## [Your assignment]
Copy out again, unchanged, the listing below from the line that has "red line: (39, 38) -> (33, 40), moved" through the line that has "pink semicircle: (96, 47) -> (64, 17), moved".

## [Recorded information]
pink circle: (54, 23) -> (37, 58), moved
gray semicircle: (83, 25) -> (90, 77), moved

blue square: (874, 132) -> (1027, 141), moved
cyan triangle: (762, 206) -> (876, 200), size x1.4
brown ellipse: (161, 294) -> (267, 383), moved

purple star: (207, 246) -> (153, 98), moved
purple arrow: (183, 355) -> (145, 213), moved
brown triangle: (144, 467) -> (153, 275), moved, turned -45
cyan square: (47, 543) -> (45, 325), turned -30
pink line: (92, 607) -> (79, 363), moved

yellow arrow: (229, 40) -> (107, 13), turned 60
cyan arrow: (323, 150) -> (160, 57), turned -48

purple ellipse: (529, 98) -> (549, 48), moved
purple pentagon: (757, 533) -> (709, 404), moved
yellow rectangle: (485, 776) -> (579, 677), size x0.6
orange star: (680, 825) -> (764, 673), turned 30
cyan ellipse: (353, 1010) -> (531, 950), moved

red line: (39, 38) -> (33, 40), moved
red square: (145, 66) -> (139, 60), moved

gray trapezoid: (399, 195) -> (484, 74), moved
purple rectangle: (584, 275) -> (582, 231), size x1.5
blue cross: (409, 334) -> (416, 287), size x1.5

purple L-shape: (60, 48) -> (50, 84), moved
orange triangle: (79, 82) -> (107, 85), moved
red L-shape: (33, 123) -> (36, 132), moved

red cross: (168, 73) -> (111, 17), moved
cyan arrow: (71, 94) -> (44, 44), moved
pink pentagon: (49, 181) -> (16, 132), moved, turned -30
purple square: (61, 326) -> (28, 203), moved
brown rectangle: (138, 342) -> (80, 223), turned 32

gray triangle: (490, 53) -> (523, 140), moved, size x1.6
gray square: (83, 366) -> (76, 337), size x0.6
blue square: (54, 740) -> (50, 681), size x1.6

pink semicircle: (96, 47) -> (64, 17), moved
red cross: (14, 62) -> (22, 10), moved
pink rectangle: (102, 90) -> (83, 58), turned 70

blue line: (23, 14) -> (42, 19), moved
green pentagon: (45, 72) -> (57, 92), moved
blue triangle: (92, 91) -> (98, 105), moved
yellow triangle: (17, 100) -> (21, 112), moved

## [Solution]
red line: (39, 38) -> (33, 40), moved
red square: (145, 66) -> (139, 60), moved

gray trapezoid: (399, 195) -> (484, 74), moved
purple rectangle: (584, 275) -> (582, 231), size x1.5
blue cross: (409, 334) -> (416, 287), size x1.5

purple L-shape: (60, 48) -> (50, 84), moved
orange triangle: (79, 82) -> (107, 85), moved
red L-shape: (33, 123) -> (36, 132), moved

red cross: (168, 73) -> (111, 17), moved
cyan arrow: (71, 94) -> (44, 44), moved
pink pentagon: (49, 181) -> (16, 132), moved, turned -30
purple square: (61, 326) -> (28, 203), moved
brown rectangle: (138, 342) -> (80, 223), turned 32

gray triangle: (490, 53) -> (523, 140), moved, size x1.6
gray square: (83, 366) -> (76, 337), size x0.6
blue square: (54, 740) -> (50, 681), size x1.6

pink semicircle: (96, 47) -> (64, 17), moved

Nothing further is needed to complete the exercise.